◆ Exercise goal: From the line that contains "Dravtel Talk: [83,132,318,280]" through the end of the records below, write out each line exactly as it appears, but not the pictures.

[Start of section]

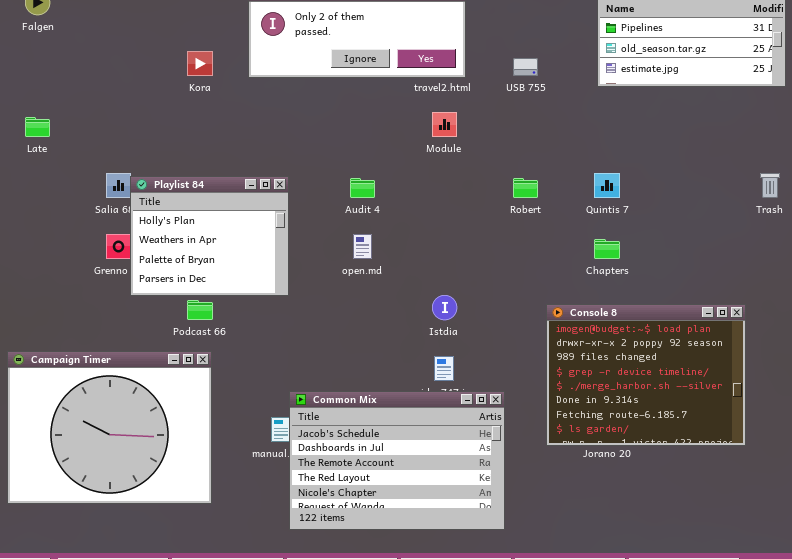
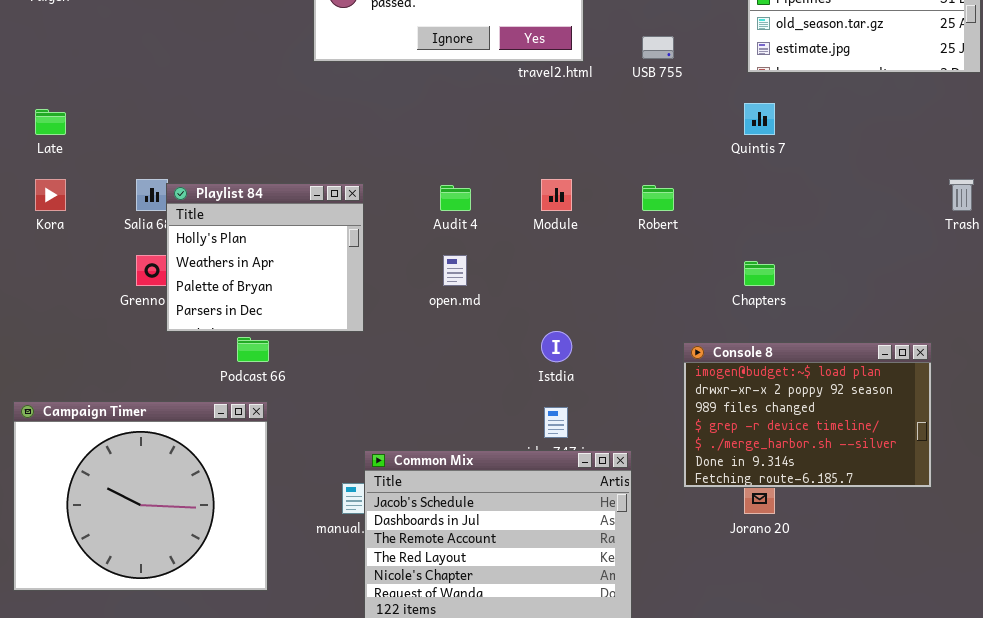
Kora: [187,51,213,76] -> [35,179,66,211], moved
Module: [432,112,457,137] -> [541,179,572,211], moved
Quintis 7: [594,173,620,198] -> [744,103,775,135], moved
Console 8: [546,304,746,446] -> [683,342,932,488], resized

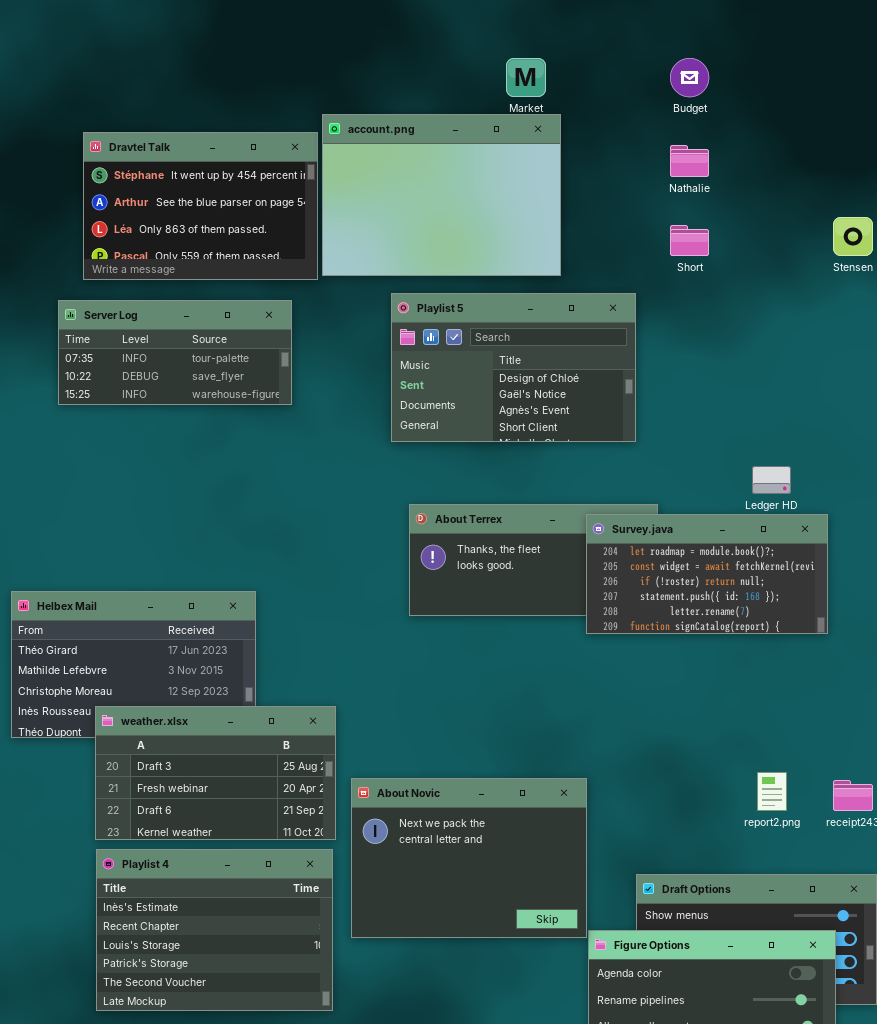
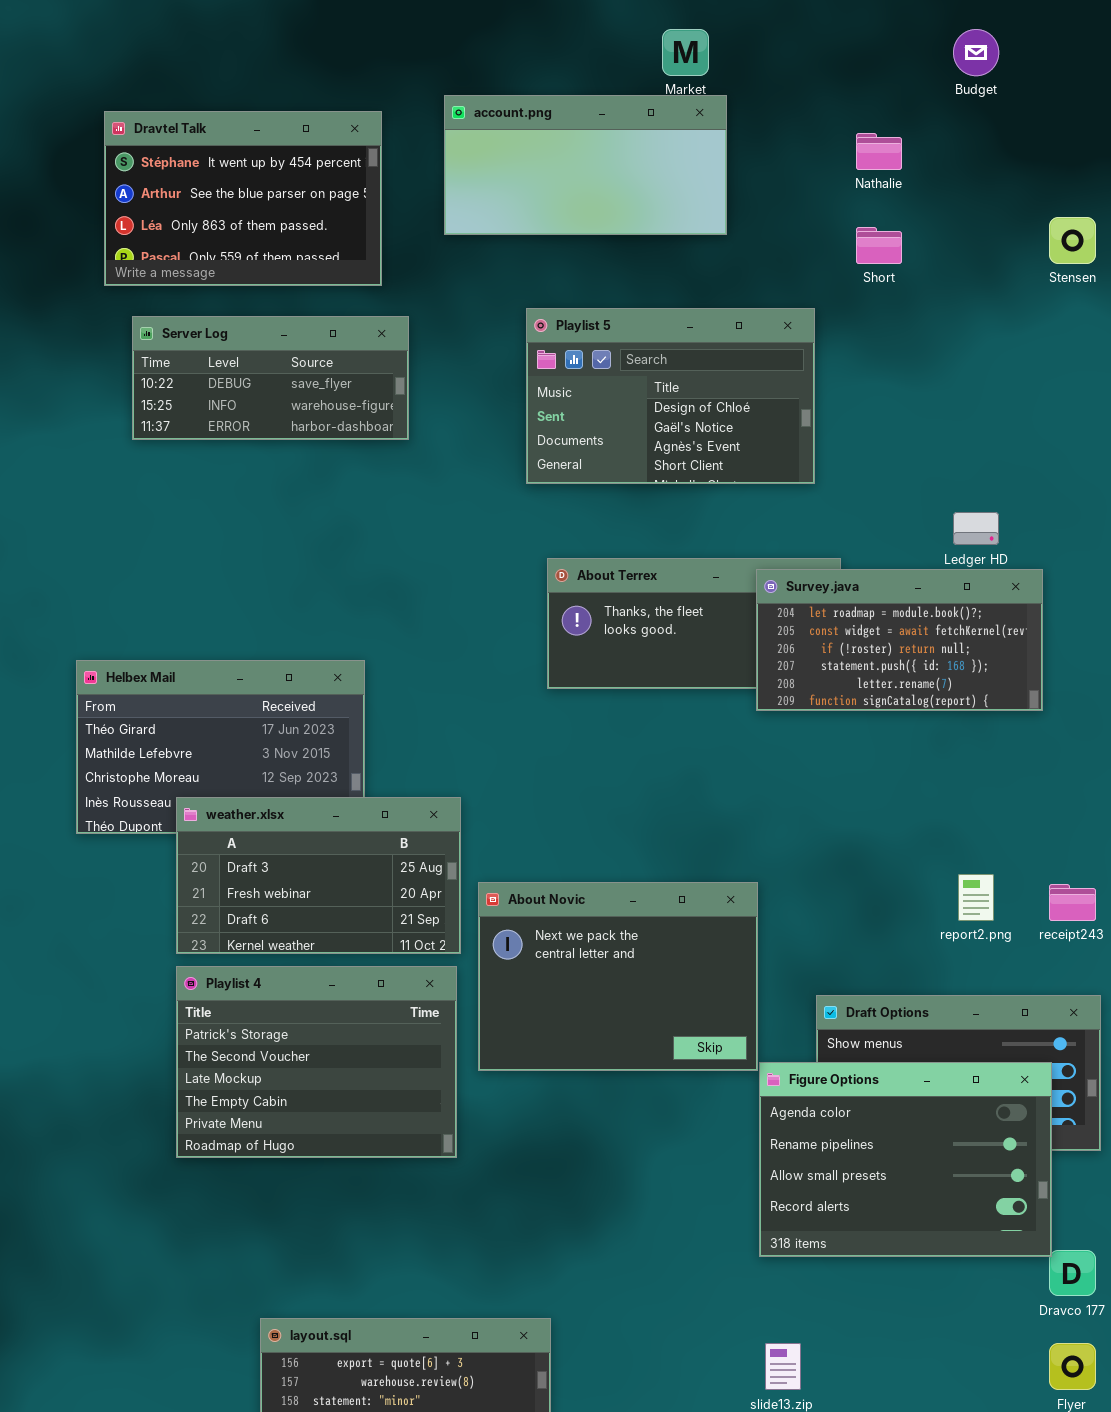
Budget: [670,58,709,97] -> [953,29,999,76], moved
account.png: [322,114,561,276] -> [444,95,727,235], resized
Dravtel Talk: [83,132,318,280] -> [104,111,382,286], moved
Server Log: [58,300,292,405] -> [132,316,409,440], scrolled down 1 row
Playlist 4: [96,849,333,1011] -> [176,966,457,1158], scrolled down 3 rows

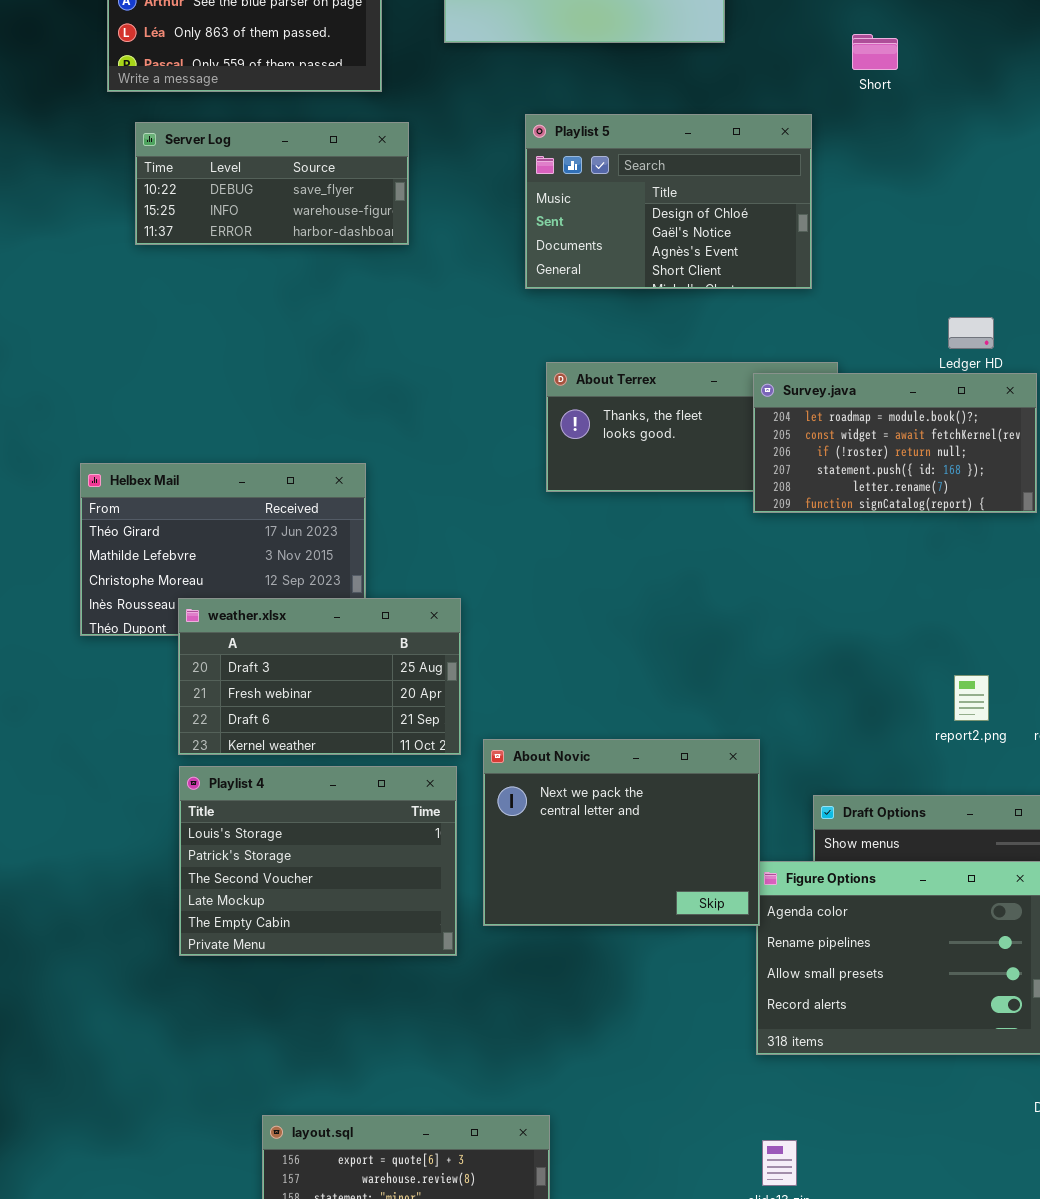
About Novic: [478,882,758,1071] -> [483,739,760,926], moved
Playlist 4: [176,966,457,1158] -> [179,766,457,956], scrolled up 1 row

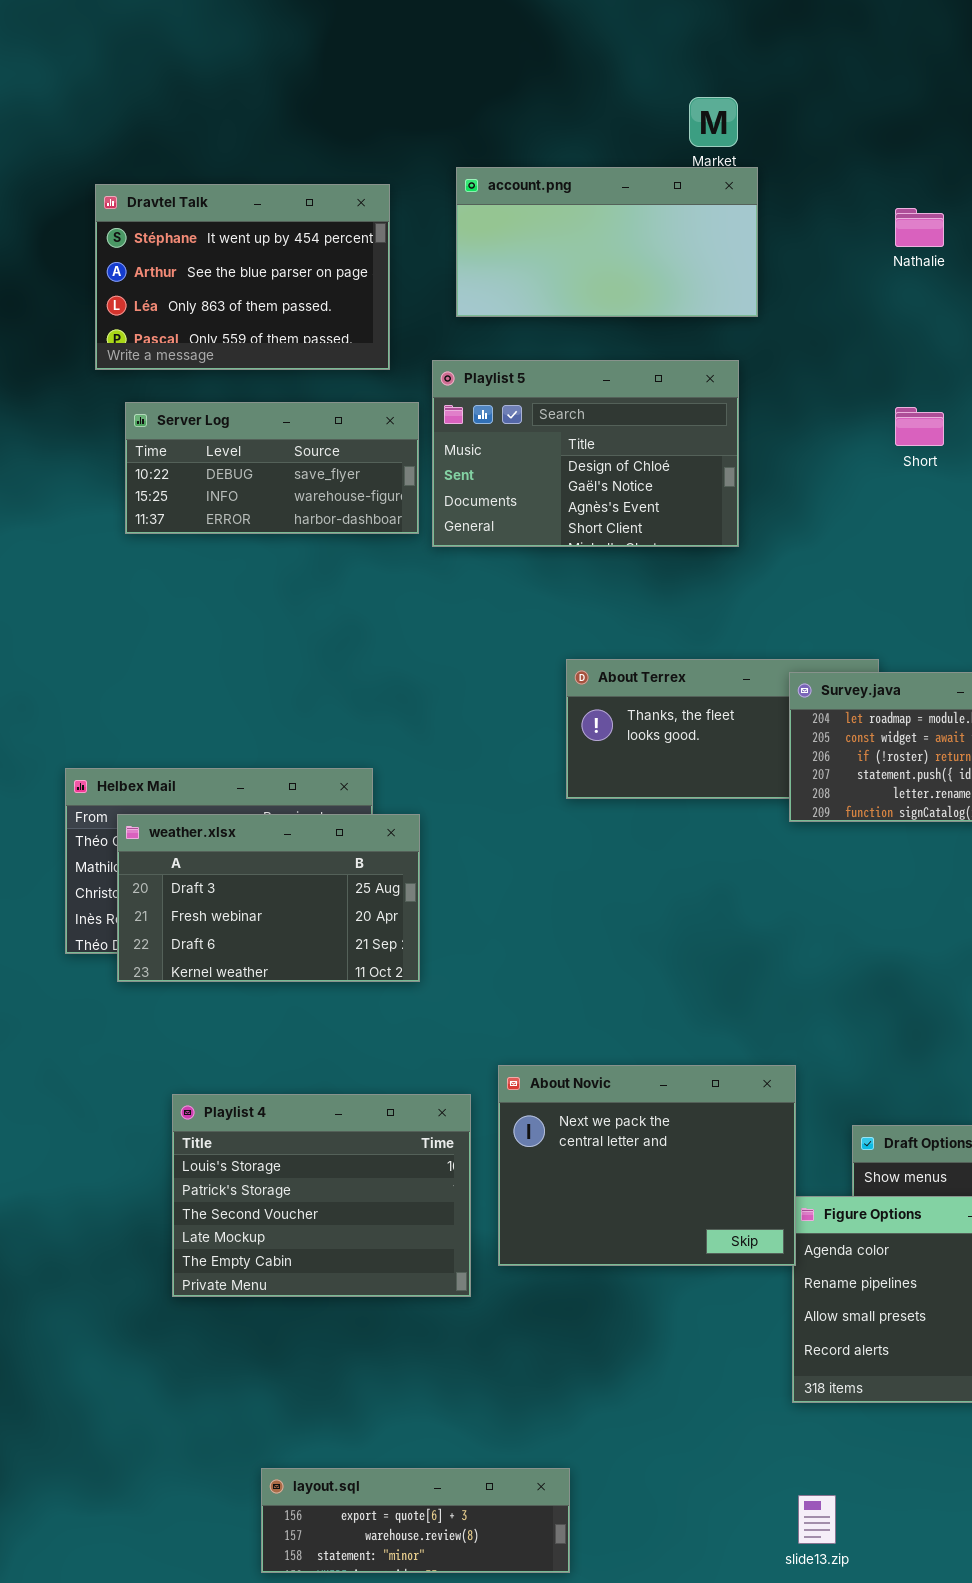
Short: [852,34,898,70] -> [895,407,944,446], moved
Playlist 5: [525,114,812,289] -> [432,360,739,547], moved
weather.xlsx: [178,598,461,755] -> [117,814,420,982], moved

[End of section]

◆ Answer for the task:
Dravtel Talk: [83,132,318,280] -> [104,111,382,286], moved
Server Log: [58,300,292,405] -> [132,316,409,440], scrolled down 1 row
Playlist 4: [96,849,333,1011] -> [176,966,457,1158], scrolled down 3 rows

About Novic: [478,882,758,1071] -> [483,739,760,926], moved
Playlist 4: [176,966,457,1158] -> [179,766,457,956], scrolled up 1 row

Short: [852,34,898,70] -> [895,407,944,446], moved
Playlist 5: [525,114,812,289] -> [432,360,739,547], moved
weather.xlsx: [178,598,461,755] -> [117,814,420,982], moved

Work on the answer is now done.